• Entries supplied:
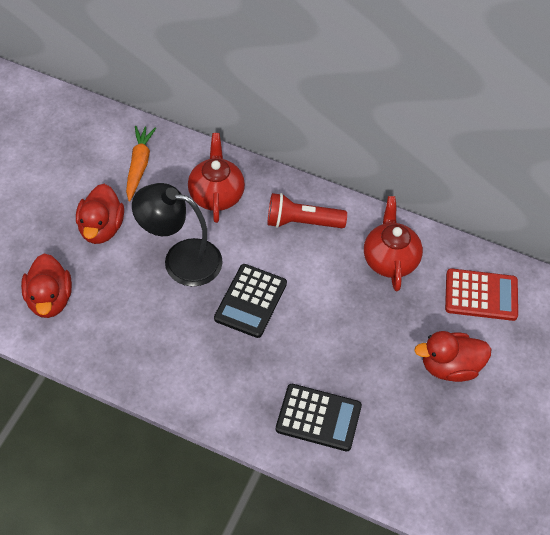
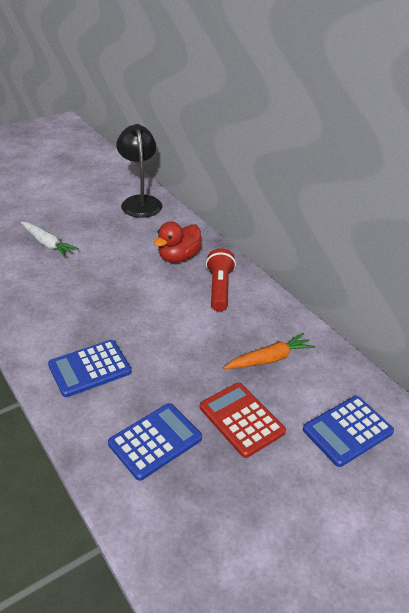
black calculator: 2 -> 0
blue calculator: 0 -> 3
red duck: 3 -> 1
red teapot: 2 -> 0
white carrot: 0 -> 1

• What you are asked to do: Copy each line of the records containing the string "calculator".

• Response area:
black calculator: 2 -> 0
blue calculator: 0 -> 3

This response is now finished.